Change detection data
BEGIN

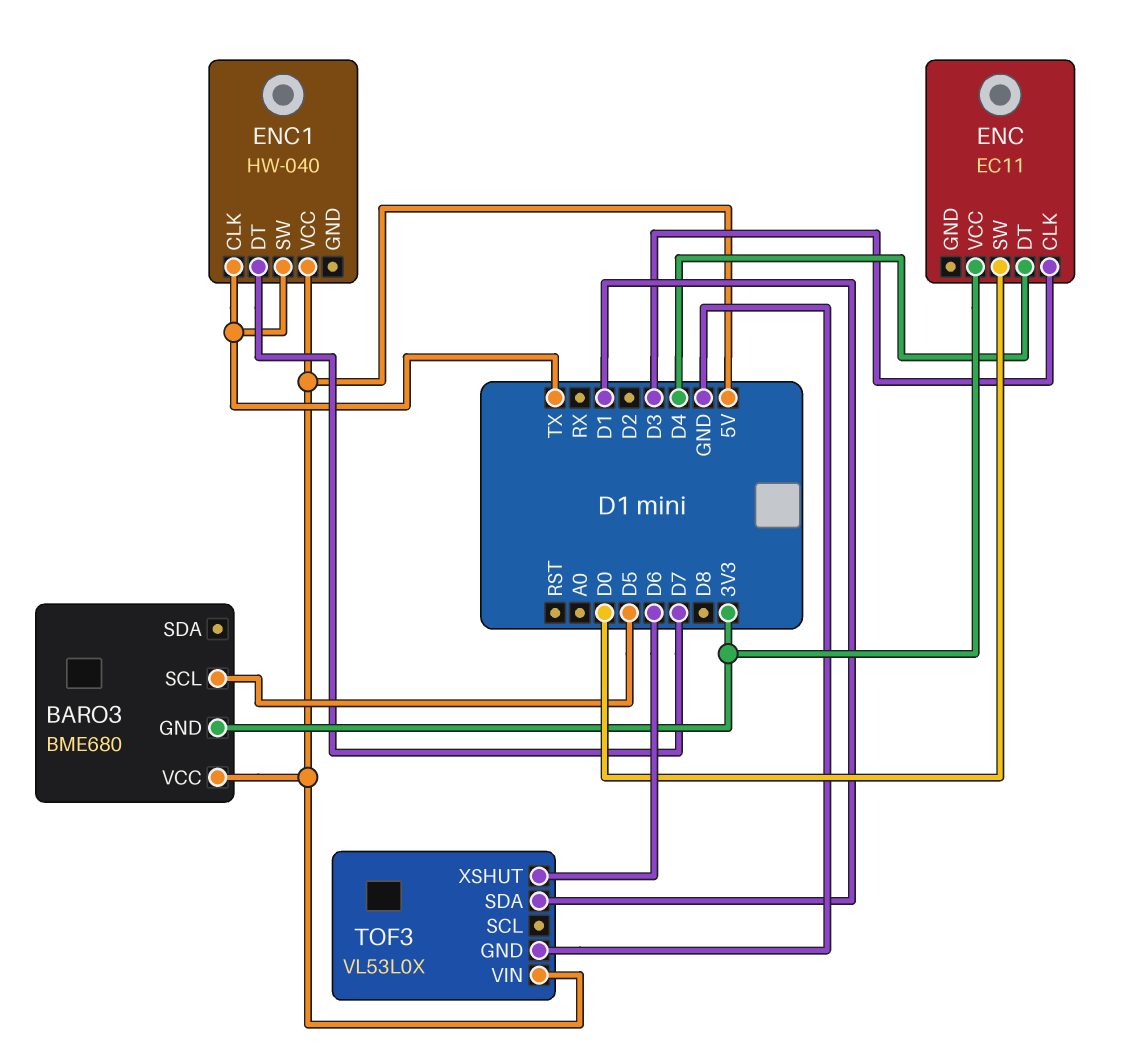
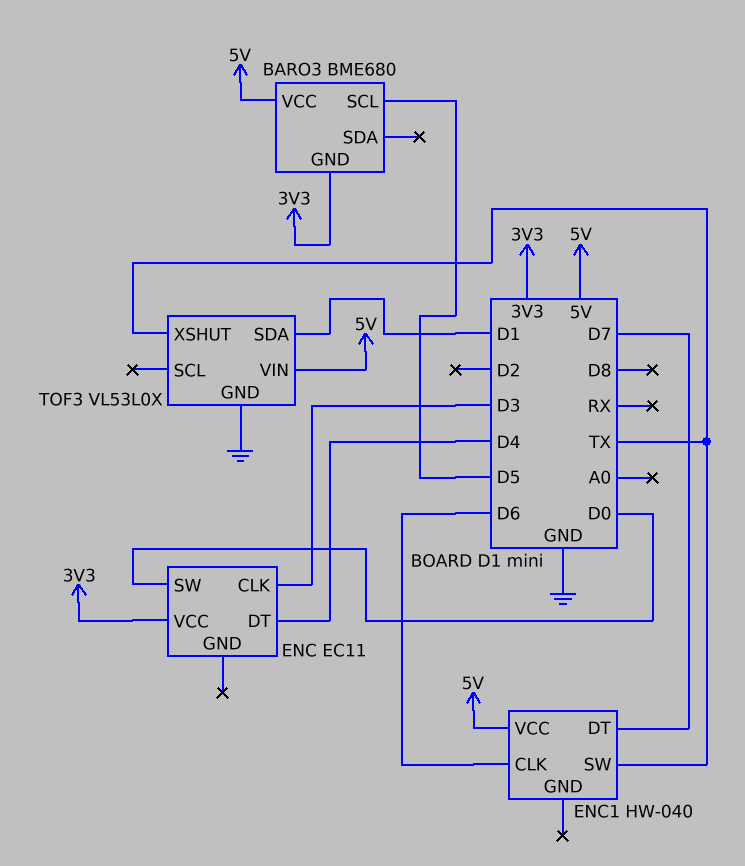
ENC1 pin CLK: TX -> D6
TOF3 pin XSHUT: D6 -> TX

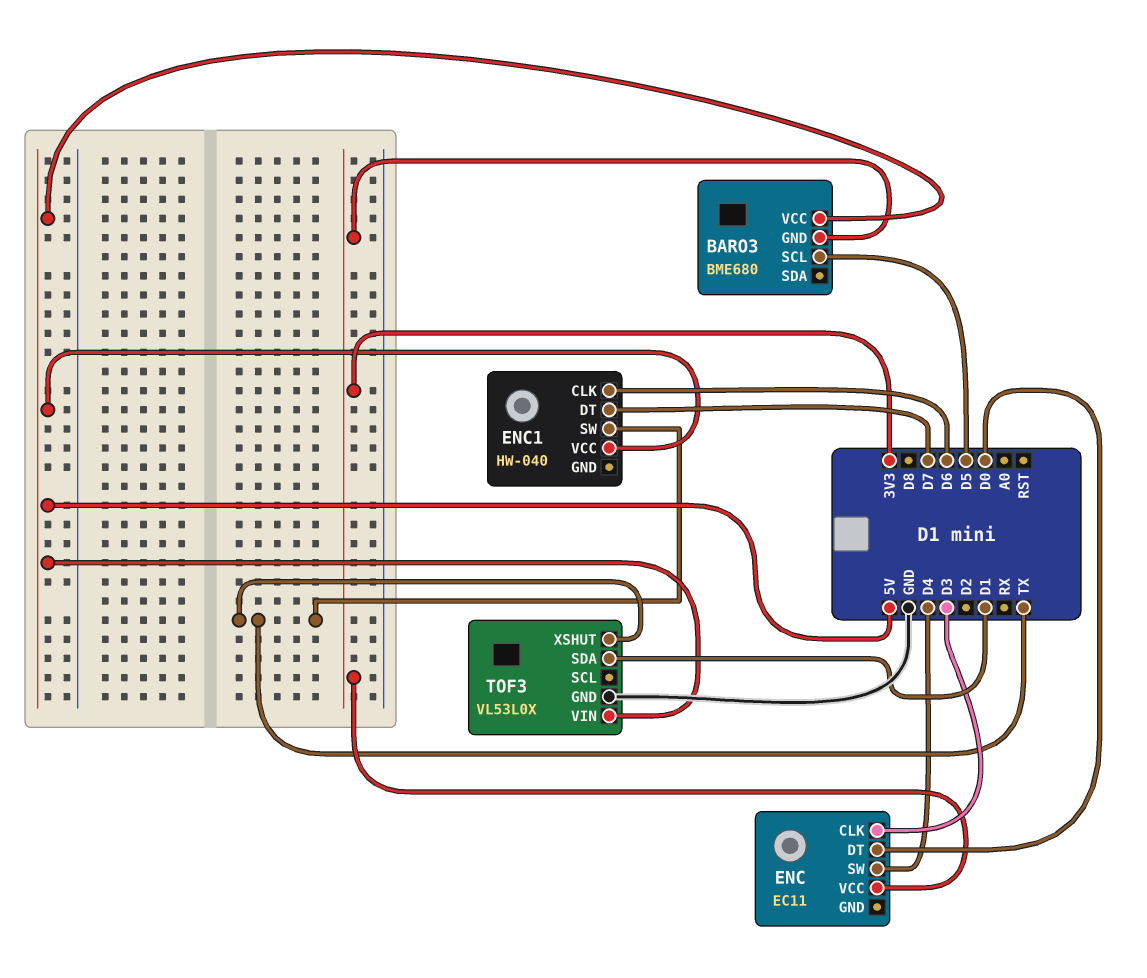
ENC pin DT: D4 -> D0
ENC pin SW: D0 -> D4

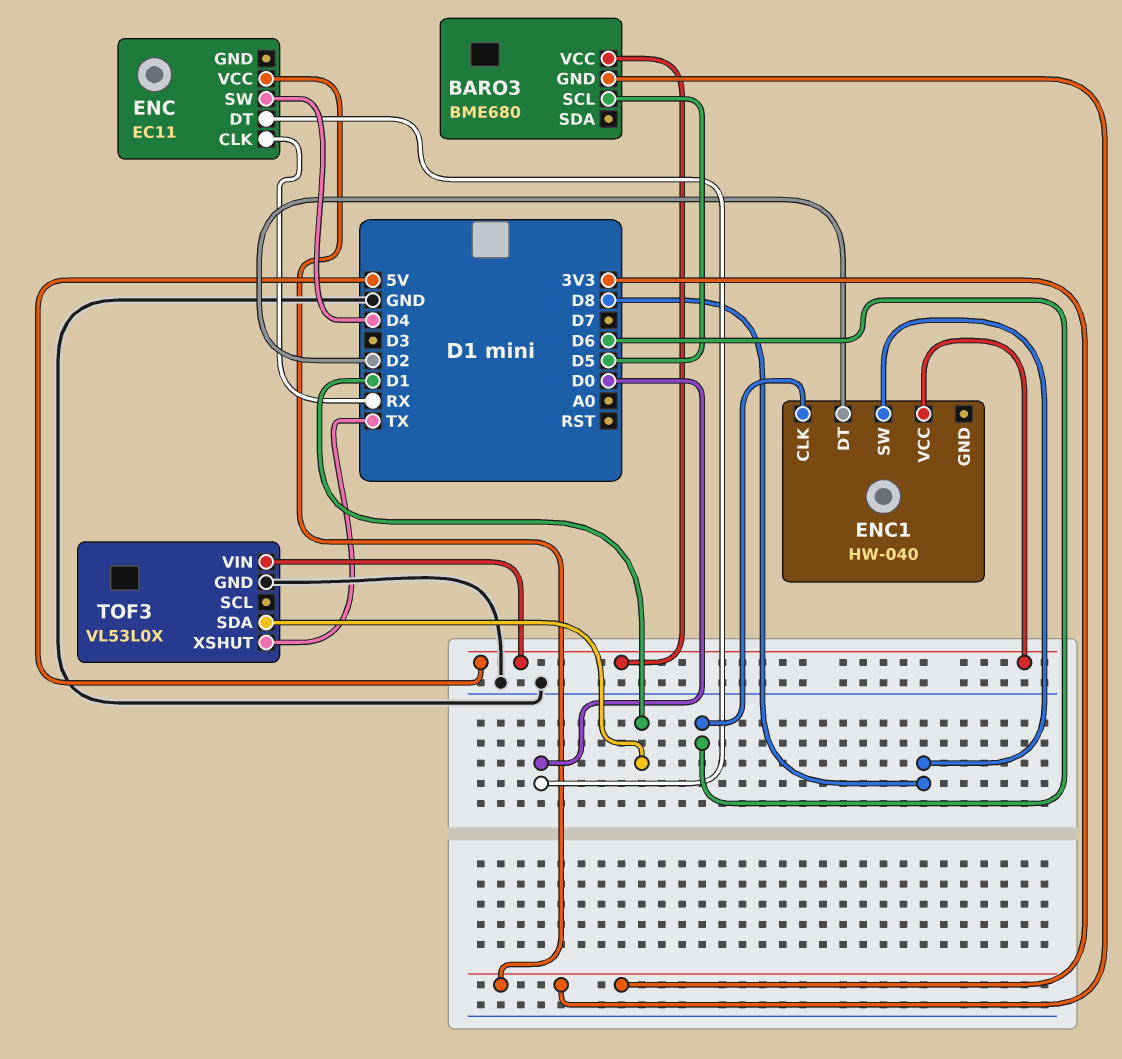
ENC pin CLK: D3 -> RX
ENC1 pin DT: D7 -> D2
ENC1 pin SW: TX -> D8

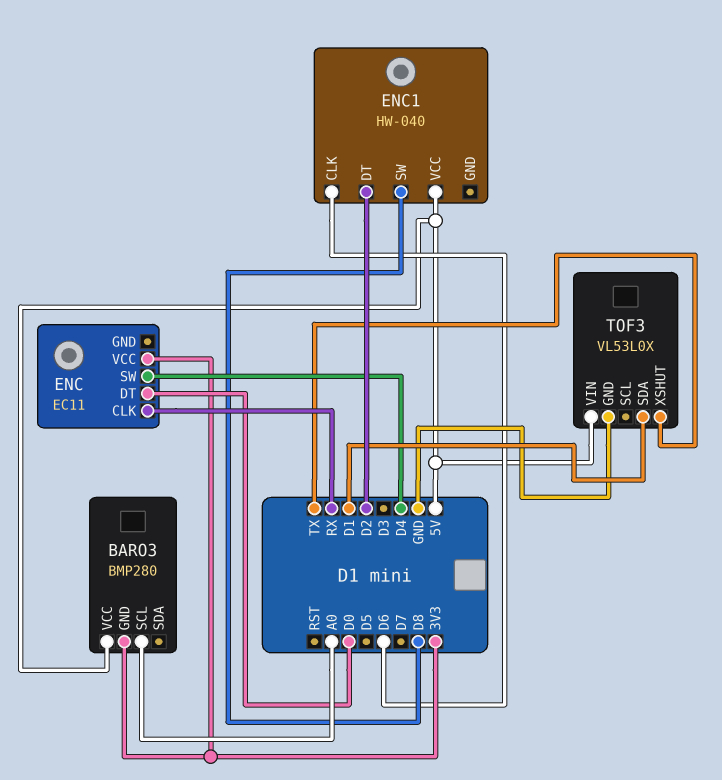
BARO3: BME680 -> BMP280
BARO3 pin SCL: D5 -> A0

END

Omit the pictures and please write out exactly the lines between the one containing "ENC pin SW: D0 -> D4" and the last line of the entries, both included.

◆ **Task output**
ENC pin SW: D0 -> D4

ENC pin CLK: D3 -> RX
ENC1 pin DT: D7 -> D2
ENC1 pin SW: TX -> D8

BARO3: BME680 -> BMP280
BARO3 pin SCL: D5 -> A0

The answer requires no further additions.